Edit tracking data:
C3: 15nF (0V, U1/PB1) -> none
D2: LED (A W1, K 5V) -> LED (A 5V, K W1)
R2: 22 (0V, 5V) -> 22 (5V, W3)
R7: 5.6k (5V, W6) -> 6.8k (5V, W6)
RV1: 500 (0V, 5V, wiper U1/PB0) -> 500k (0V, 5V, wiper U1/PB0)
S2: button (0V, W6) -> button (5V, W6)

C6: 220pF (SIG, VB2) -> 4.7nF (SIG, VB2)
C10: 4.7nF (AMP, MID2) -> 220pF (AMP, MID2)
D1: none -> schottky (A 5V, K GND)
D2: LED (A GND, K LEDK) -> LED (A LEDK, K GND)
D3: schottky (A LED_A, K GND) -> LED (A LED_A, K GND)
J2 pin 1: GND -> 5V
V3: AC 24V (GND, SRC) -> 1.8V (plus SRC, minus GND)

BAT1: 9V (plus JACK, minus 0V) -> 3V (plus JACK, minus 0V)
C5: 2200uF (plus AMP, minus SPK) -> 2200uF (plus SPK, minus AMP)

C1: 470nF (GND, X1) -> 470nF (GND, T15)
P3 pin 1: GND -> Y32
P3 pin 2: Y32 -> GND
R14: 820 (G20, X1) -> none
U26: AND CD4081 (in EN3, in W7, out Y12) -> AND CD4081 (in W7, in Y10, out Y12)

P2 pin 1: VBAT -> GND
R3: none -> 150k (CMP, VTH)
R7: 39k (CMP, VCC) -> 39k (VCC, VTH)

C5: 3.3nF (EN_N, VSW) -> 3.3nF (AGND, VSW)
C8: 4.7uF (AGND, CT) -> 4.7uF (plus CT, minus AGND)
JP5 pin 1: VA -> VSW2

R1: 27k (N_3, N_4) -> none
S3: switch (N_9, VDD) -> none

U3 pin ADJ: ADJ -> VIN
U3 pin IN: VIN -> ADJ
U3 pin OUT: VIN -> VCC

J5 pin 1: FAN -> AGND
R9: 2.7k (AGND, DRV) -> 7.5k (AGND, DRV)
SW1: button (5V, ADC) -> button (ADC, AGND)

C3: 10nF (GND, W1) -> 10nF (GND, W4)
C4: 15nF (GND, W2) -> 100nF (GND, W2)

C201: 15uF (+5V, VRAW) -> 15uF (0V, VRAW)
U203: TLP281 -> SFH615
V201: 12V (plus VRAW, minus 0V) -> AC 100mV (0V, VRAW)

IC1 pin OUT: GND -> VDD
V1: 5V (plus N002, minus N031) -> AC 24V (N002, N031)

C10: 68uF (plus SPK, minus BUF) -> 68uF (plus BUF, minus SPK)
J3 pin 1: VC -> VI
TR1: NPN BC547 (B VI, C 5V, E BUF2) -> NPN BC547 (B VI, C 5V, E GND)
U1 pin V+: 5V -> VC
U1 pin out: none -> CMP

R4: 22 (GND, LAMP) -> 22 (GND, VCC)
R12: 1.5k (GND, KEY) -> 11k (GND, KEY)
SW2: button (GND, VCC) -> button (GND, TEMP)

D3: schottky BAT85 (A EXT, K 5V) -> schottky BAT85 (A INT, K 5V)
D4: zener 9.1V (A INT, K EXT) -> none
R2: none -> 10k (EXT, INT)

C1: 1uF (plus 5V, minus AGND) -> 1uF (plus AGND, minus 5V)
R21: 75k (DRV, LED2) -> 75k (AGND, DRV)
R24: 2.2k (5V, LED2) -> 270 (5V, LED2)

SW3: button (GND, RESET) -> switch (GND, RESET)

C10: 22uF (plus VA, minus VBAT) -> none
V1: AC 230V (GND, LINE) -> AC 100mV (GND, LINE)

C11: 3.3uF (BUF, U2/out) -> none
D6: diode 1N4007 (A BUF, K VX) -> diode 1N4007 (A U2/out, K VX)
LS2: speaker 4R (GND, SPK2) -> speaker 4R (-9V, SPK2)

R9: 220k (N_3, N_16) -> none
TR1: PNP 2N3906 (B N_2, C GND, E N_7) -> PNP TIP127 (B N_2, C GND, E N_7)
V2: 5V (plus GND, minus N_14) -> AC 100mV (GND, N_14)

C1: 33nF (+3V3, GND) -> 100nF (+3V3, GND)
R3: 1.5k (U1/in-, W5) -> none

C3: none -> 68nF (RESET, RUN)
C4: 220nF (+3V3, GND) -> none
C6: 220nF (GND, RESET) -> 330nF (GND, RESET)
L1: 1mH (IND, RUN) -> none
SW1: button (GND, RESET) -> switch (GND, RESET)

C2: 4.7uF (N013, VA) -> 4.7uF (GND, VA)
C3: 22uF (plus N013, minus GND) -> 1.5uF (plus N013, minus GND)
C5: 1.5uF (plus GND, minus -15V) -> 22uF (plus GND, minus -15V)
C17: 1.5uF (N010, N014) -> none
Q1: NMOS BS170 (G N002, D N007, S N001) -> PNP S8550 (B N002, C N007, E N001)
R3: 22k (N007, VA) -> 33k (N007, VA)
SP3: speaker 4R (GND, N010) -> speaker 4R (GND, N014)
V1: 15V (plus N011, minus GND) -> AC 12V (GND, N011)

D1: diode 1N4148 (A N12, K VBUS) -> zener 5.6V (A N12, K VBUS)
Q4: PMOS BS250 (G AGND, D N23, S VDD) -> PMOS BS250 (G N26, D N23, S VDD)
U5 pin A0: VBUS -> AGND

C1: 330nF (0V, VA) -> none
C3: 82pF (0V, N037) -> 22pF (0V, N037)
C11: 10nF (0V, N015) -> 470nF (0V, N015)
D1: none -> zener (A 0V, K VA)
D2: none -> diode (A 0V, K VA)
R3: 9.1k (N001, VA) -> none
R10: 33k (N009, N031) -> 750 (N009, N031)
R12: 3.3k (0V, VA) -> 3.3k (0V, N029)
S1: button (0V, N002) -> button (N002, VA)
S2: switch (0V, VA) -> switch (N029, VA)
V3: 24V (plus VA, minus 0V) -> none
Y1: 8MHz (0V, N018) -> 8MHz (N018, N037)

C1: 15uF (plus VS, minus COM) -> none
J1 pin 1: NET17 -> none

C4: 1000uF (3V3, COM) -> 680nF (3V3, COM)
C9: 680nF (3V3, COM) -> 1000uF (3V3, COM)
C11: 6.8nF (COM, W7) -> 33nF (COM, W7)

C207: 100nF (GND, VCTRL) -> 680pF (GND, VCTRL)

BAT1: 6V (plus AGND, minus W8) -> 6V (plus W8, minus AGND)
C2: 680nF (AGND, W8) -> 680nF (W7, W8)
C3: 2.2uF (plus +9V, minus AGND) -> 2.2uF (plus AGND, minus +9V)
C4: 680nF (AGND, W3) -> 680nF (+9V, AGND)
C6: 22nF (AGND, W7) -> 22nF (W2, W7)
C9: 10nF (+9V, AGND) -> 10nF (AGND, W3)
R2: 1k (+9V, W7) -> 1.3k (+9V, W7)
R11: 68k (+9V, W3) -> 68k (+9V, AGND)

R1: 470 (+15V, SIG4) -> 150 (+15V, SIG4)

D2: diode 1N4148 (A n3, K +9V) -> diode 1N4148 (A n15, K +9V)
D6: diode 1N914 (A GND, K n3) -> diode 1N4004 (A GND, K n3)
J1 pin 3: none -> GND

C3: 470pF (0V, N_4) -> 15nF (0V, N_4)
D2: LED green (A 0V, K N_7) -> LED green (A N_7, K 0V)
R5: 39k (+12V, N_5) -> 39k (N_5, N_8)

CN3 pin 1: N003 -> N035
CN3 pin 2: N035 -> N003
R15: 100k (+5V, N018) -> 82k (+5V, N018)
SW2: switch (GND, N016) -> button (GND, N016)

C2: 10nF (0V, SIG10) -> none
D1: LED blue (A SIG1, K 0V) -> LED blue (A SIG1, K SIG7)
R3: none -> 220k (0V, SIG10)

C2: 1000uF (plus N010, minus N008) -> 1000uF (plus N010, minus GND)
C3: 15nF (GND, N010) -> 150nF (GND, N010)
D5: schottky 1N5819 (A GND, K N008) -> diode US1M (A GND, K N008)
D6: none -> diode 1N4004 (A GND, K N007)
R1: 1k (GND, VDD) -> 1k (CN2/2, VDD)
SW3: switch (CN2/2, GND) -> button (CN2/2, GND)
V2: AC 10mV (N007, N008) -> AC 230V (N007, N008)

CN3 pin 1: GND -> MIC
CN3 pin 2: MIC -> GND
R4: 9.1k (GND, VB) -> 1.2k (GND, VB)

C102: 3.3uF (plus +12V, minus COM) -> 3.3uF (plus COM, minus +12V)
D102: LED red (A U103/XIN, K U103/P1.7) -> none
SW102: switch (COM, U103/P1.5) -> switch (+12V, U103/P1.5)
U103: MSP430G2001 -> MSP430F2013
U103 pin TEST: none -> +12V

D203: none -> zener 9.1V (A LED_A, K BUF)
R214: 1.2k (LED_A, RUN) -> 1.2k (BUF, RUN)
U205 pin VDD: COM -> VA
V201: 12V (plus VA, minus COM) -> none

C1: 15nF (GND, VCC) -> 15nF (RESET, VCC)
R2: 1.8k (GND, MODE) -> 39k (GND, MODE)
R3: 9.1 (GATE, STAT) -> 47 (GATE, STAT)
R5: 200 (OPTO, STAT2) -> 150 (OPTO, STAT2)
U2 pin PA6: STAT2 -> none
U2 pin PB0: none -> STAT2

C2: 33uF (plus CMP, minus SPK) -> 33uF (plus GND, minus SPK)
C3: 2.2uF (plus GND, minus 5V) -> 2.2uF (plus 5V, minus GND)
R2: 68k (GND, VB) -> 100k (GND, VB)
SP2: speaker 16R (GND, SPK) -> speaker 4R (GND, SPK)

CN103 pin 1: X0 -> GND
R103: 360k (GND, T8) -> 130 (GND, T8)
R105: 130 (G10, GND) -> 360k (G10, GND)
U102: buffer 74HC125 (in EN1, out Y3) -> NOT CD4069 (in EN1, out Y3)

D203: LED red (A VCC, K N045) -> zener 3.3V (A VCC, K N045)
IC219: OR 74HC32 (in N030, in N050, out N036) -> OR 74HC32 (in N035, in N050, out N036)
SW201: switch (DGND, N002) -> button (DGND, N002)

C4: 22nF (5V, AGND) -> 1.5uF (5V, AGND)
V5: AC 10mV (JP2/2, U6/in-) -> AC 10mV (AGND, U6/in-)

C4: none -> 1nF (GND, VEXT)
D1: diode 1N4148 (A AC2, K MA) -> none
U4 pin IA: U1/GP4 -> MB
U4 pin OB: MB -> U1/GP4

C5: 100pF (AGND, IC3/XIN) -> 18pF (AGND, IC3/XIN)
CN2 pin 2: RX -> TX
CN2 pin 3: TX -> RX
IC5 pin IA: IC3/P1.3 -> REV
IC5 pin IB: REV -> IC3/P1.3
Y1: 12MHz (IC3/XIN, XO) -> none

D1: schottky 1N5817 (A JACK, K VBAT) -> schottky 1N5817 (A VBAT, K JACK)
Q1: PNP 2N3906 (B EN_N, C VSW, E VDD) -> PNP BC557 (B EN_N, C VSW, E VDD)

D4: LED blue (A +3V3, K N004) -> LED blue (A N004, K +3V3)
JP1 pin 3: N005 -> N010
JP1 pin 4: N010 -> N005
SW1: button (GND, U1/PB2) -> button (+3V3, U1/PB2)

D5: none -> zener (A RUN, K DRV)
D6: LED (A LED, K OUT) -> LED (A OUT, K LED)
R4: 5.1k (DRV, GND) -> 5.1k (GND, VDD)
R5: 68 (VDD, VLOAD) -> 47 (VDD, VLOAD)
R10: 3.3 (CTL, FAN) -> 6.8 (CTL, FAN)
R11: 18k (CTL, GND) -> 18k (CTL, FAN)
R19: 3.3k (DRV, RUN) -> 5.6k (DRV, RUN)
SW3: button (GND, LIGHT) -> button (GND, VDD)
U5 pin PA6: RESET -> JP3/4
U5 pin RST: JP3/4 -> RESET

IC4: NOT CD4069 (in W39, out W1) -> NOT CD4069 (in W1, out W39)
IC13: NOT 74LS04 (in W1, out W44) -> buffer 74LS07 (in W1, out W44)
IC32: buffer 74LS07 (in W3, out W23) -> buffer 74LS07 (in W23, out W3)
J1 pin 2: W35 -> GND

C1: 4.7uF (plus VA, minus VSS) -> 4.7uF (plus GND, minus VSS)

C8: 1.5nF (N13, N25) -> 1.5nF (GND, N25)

▸ **YOUR INSTRUCTIONS**:
The line above containing "C3: 22uF (plus", the line containing "D1: diode 1N4148 (A N12, K", and every line between them are to be transcribed exactly; no other line is wanted.

▸ **OUTPUT OF THE TASK**:
C3: 22uF (plus N013, minus GND) -> 1.5uF (plus N013, minus GND)
C5: 1.5uF (plus GND, minus -15V) -> 22uF (plus GND, minus -15V)
C17: 1.5uF (N010, N014) -> none
Q1: NMOS BS170 (G N002, D N007, S N001) -> PNP S8550 (B N002, C N007, E N001)
R3: 22k (N007, VA) -> 33k (N007, VA)
SP3: speaker 4R (GND, N010) -> speaker 4R (GND, N014)
V1: 15V (plus N011, minus GND) -> AC 12V (GND, N011)

D1: diode 1N4148 (A N12, K VBUS) -> zener 5.6V (A N12, K VBUS)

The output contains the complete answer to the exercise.